GIVEN TASK =
Repeat the part of the records below that opens with the line containing "Detect which cell" and closes with the line containing "2021 [40, 114]", both of those lines included, and nothing else.

Stored data entries =
%%
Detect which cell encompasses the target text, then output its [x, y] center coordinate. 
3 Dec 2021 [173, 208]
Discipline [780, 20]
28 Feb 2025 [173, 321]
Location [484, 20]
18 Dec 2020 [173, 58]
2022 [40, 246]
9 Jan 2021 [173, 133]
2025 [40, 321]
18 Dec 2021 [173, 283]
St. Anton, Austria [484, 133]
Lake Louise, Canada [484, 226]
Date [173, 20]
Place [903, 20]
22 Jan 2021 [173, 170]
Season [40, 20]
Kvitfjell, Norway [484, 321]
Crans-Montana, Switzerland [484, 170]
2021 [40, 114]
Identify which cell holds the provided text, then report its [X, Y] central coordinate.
%%
%%
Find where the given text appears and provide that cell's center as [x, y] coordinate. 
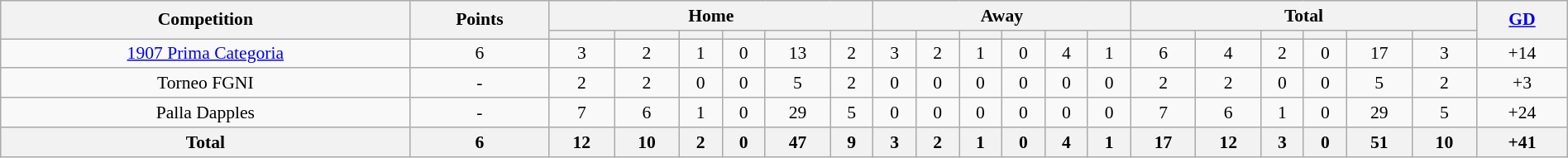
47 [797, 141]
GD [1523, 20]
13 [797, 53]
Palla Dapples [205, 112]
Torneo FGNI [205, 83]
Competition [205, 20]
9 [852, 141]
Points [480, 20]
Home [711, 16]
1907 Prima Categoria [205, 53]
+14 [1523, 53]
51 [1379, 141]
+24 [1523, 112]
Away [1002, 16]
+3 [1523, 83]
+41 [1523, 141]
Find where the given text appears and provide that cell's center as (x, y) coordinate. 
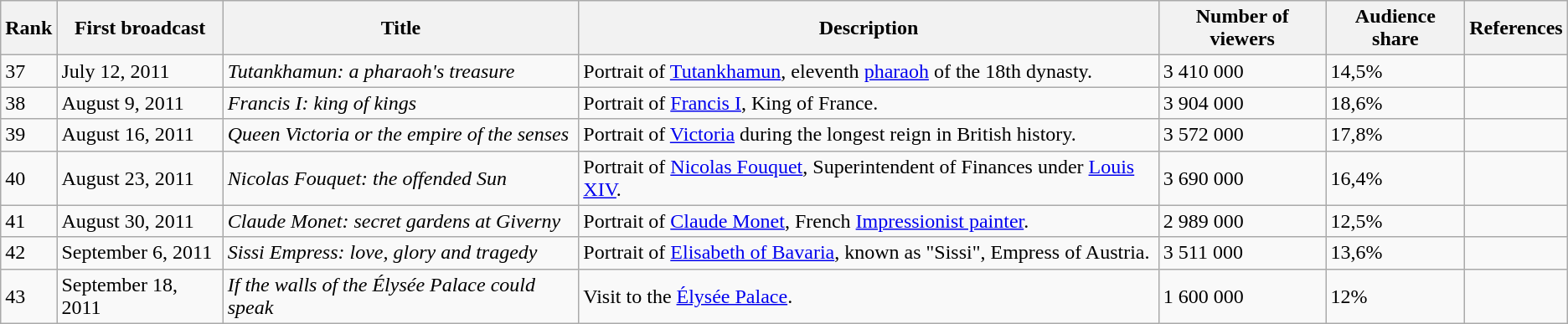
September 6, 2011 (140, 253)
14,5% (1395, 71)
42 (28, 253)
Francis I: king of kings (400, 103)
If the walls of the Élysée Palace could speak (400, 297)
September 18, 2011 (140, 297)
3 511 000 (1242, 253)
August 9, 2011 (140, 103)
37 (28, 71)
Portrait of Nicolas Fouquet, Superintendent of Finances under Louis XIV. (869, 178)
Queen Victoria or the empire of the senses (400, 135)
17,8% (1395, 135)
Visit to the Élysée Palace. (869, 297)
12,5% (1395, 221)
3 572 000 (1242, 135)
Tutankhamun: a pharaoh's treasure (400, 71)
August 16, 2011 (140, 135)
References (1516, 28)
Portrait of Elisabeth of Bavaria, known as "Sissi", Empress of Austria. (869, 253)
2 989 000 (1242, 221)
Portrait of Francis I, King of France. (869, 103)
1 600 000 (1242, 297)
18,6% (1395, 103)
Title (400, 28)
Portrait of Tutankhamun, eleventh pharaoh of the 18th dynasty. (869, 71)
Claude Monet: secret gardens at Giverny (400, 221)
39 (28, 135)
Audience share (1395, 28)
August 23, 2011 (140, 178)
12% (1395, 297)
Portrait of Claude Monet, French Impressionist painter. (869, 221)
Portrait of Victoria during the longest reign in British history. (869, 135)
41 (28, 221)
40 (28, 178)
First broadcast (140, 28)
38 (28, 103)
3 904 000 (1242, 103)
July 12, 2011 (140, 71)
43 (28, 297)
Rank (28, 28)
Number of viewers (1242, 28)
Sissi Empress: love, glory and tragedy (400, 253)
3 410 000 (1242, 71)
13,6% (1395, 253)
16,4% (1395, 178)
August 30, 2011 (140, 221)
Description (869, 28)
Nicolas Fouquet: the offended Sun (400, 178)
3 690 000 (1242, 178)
%%
%%
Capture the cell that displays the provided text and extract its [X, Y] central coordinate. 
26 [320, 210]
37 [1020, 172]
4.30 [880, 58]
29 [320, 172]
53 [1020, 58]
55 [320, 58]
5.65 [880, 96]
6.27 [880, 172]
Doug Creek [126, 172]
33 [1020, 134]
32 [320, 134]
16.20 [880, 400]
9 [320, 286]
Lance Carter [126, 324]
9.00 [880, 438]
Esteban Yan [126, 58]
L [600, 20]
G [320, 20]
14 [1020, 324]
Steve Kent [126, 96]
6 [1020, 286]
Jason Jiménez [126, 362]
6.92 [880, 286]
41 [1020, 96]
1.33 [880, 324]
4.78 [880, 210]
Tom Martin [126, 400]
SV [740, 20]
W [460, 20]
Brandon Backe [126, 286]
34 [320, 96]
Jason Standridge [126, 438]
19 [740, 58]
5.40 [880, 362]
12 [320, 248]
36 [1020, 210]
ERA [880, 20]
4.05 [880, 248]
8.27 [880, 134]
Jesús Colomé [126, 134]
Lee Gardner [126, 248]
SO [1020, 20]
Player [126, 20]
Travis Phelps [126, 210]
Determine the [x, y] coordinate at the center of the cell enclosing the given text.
%%
SOLUTION FOR THIS PROBLEM =
Detect which cell encompasses the target text, then output its [x, y] center coordinate. 
3 Dec 2021 [173, 208]
Discipline [780, 20]
28 Feb 2025 [173, 321]
Location [484, 20]
18 Dec 2020 [173, 58]
2022 [40, 246]
9 Jan 2021 [173, 133]
2025 [40, 321]
18 Dec 2021 [173, 283]
St. Anton, Austria [484, 133]
Lake Louise, Canada [484, 226]
Date [173, 20]
Place [903, 20]
22 Jan 2021 [173, 170]
Season [40, 20]
Kvitfjell, Norway [484, 321]
Crans-Montana, Switzerland [484, 170]
2021 [40, 114]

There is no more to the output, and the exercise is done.